» **THE TASK**
Among the entries below, find the lines with the word "turned" and copy them.

» **EXERCISE MATERIAL**
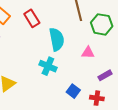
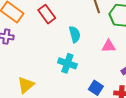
cyan semicircle: (57, 39) -> (75, 34), size x0.7

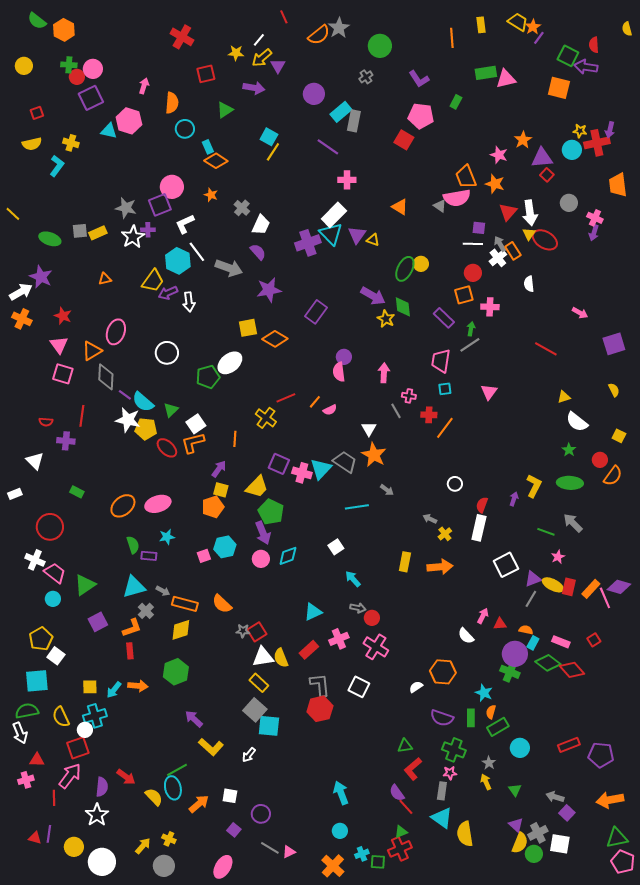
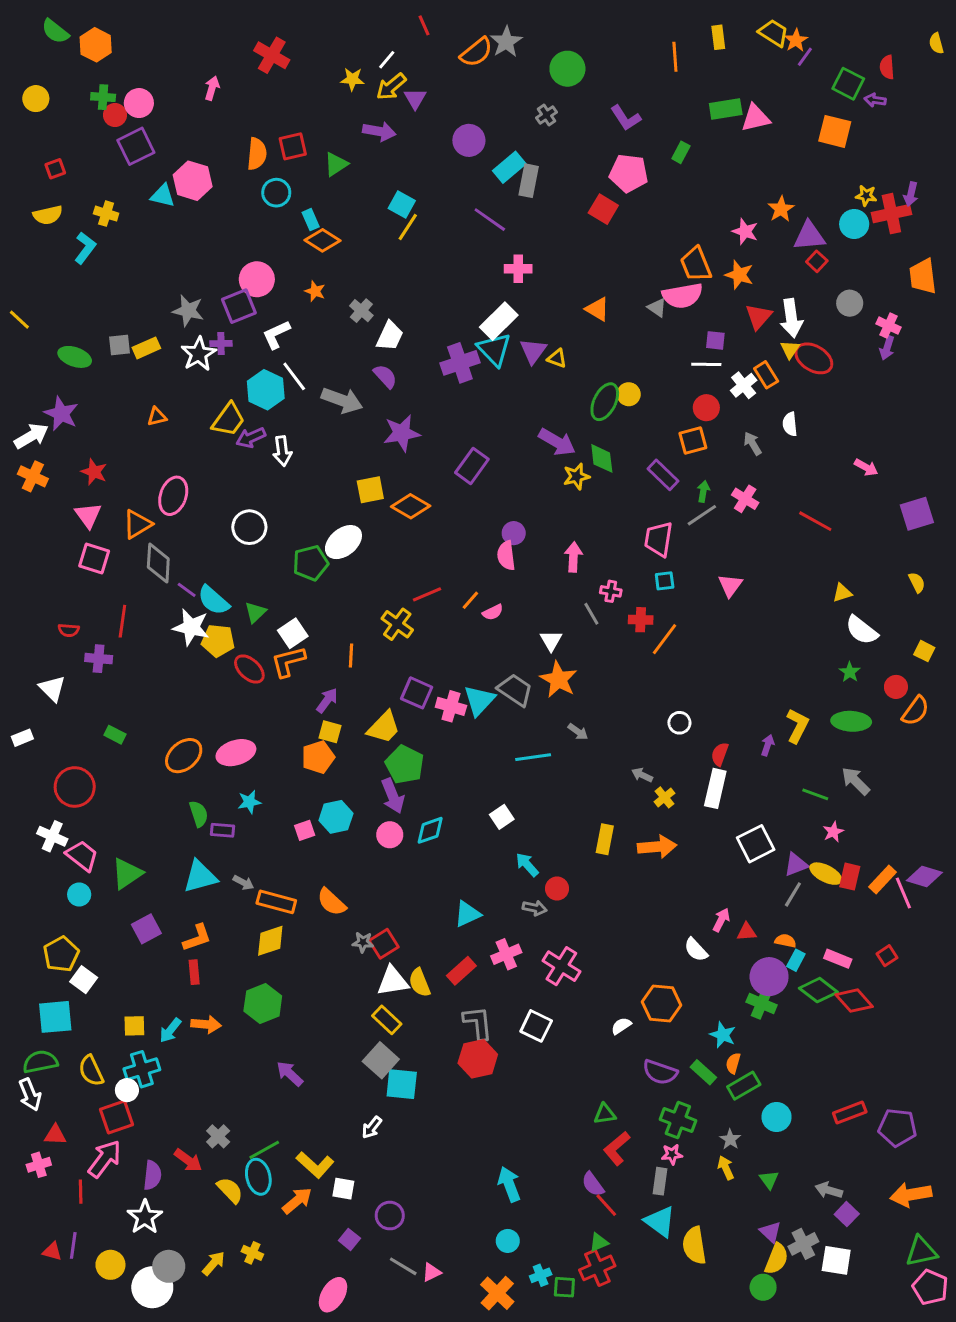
purple arrow: (586, 67) -> (875, 100), size x0.6
red square: (206, 74) -> (293, 146), moved
pink arrow: (144, 86) -> (212, 88), moved
gray arrow: (500, 244) -> (753, 444), moved
pink cross: (490, 307) -> (745, 499), moved, turned 30
yellow star: (386, 319) -> (576, 476), turned 30
gray cross: (146, 611) -> (218, 1136), moved
red circle: (372, 618) -> (557, 889), moved
green rectangle: (471, 718) -> (703, 1072), turned -48
yellow L-shape: (211, 747) -> (315, 1165), moved
green circle: (534, 854) -> (763, 1287), moved
gray circle: (164, 866) -> (169, 1266), moved

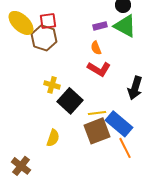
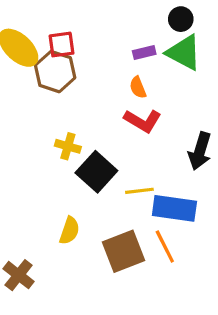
blue rectangle: (119, 124) -> (174, 208), turned -32
brown square: (97, 131) -> (124, 251), moved
orange line: (125, 148) -> (165, 246), moved

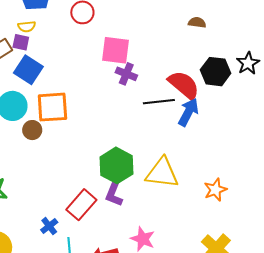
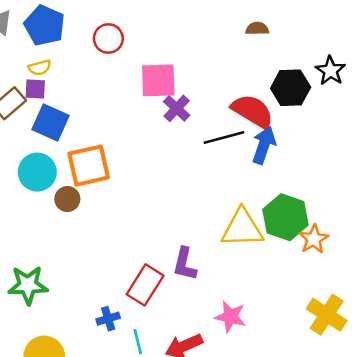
purple cross: (126, 74) -> (177, 108), turned 30
green hexagon: (116, 165) -> (285, 217), moved
blue cross: (49, 226) -> (108, 319), turned 30

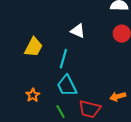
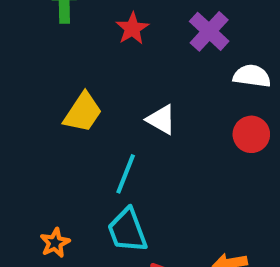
yellow trapezoid: (34, 47) -> (83, 112), moved

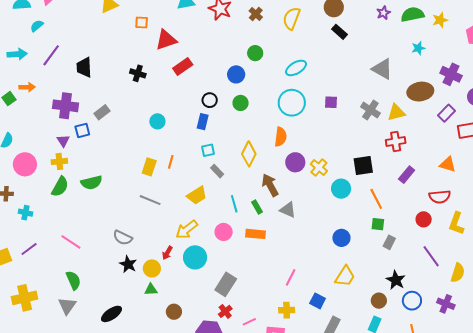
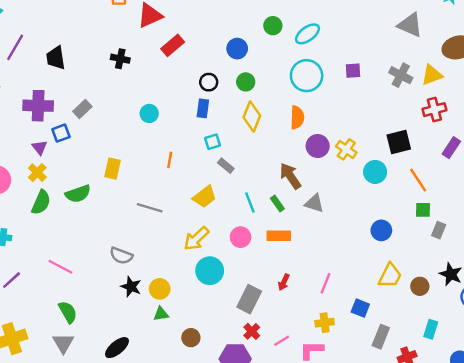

» **ANSWER TO THIS PROBLEM**
pink cross: (490, 307) -> (745, 499), moved, turned 30
yellow star: (386, 319) -> (576, 476), turned 30
green rectangle: (471, 718) -> (703, 1072), turned -48
blue rectangle: (119, 124) -> (174, 208), turned -32
purple cross: (126, 74) -> (177, 108), turned 30
blue cross: (49, 226) -> (108, 319), turned 30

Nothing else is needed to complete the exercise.